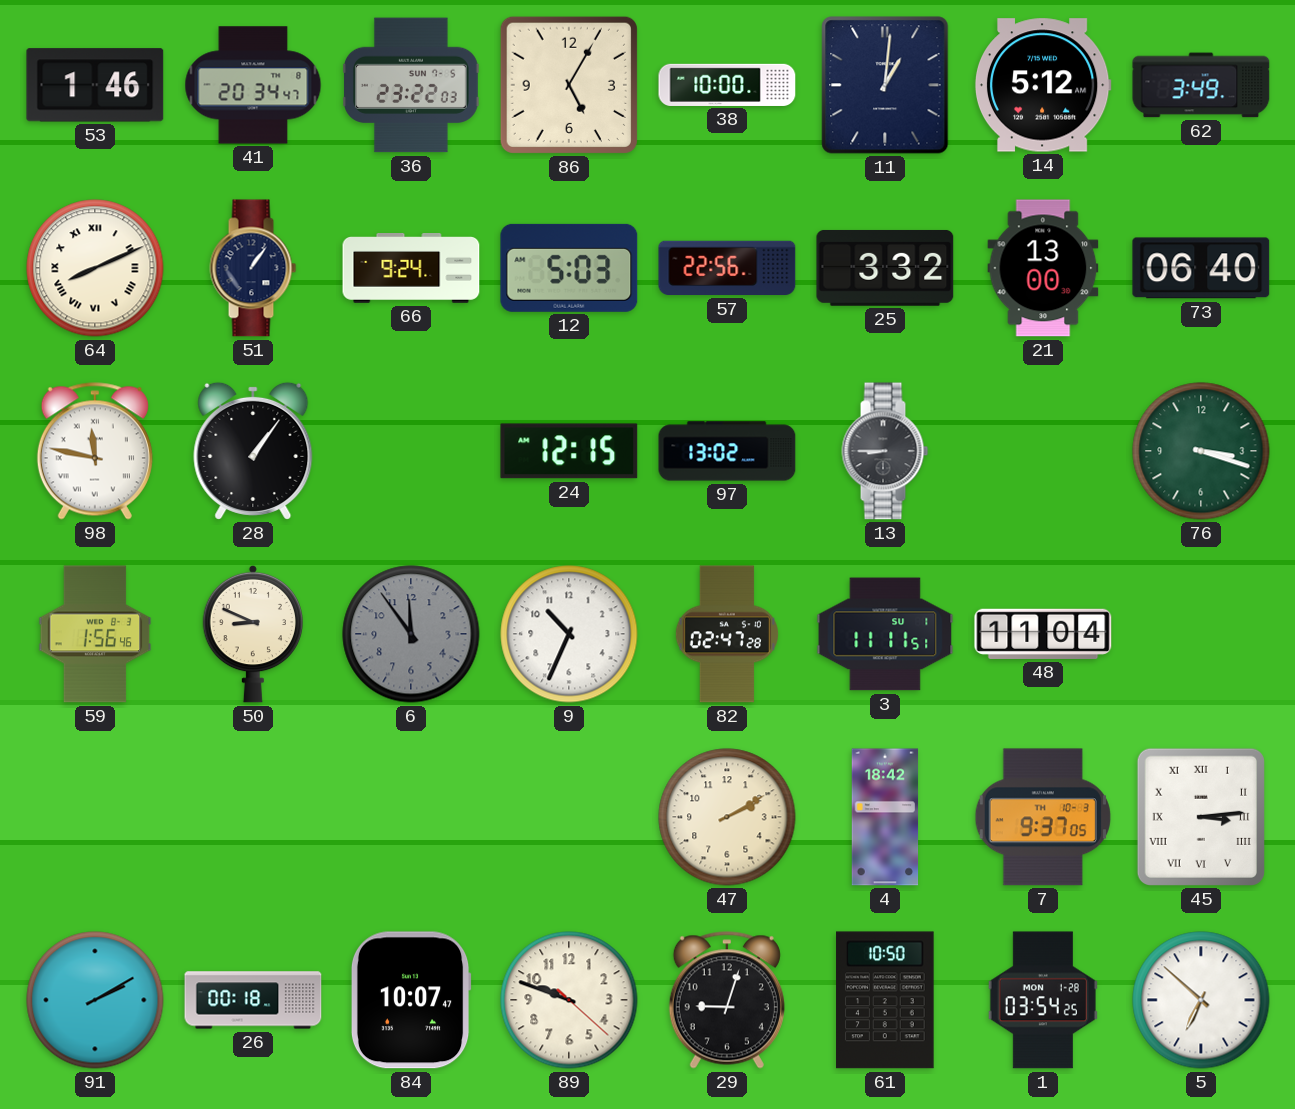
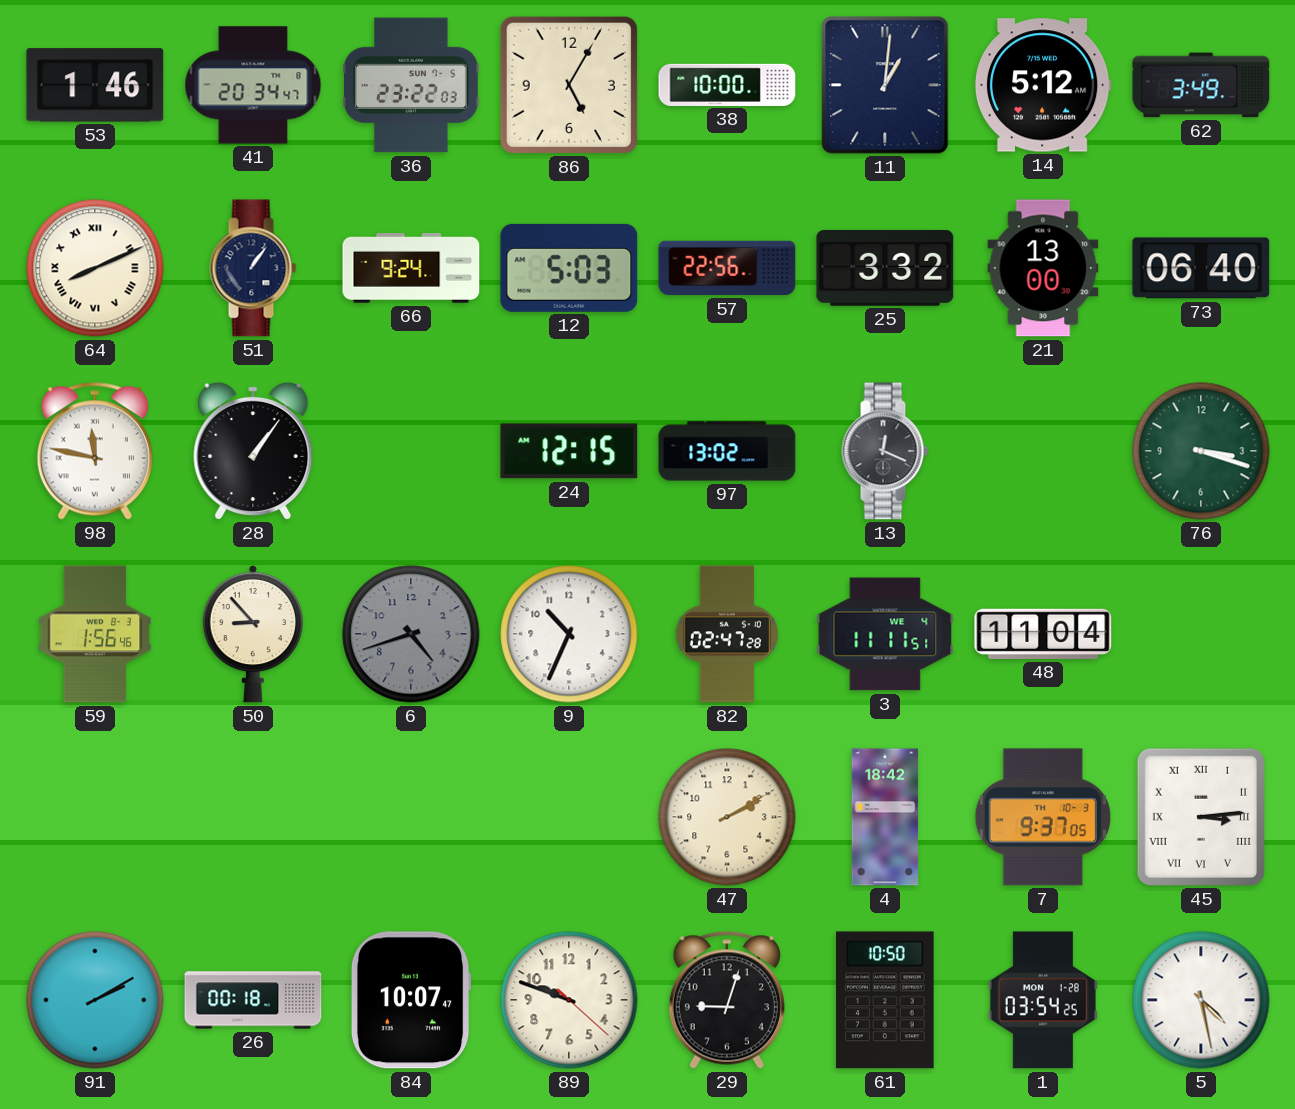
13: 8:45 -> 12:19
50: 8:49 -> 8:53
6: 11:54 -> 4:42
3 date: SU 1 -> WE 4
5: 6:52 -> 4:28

•••••

◆ WHAT YOU WILL DO:
Extract every line from the rows above, character for character, and leave the pictures out.

◆ WRITTEN SOLUTION:
13: 8:45 -> 12:19
50: 8:49 -> 8:53
6: 11:54 -> 4:42
3 date: SU 1 -> WE 4
5: 6:52 -> 4:28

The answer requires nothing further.